With the records as your source, report how many lines contain "grey". Add no other words.

DATA SHOWN section start

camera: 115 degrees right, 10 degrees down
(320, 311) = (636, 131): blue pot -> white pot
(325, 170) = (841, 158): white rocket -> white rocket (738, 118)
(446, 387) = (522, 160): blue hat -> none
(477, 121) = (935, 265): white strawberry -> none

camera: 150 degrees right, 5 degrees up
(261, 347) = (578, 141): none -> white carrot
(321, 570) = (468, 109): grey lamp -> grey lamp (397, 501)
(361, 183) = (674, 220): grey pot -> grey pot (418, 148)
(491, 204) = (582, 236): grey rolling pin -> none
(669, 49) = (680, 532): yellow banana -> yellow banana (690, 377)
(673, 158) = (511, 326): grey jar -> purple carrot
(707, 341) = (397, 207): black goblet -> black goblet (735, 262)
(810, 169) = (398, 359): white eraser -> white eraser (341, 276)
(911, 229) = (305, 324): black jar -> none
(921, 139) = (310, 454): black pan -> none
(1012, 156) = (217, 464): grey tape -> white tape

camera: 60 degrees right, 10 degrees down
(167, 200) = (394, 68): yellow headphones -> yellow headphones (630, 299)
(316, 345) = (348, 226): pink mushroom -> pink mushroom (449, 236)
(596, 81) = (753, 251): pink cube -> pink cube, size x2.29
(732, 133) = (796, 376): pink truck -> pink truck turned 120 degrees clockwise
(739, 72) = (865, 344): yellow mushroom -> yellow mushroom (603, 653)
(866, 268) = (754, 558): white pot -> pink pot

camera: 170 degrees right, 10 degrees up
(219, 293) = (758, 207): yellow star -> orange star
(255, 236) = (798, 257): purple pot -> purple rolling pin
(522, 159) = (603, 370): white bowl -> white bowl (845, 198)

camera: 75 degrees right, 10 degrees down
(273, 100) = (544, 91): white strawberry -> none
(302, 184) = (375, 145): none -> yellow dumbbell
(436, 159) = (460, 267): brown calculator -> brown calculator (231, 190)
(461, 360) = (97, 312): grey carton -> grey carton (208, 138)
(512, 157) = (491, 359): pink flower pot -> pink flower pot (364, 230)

DATA SHOWN section end

* [EXERCISE RESULT]
6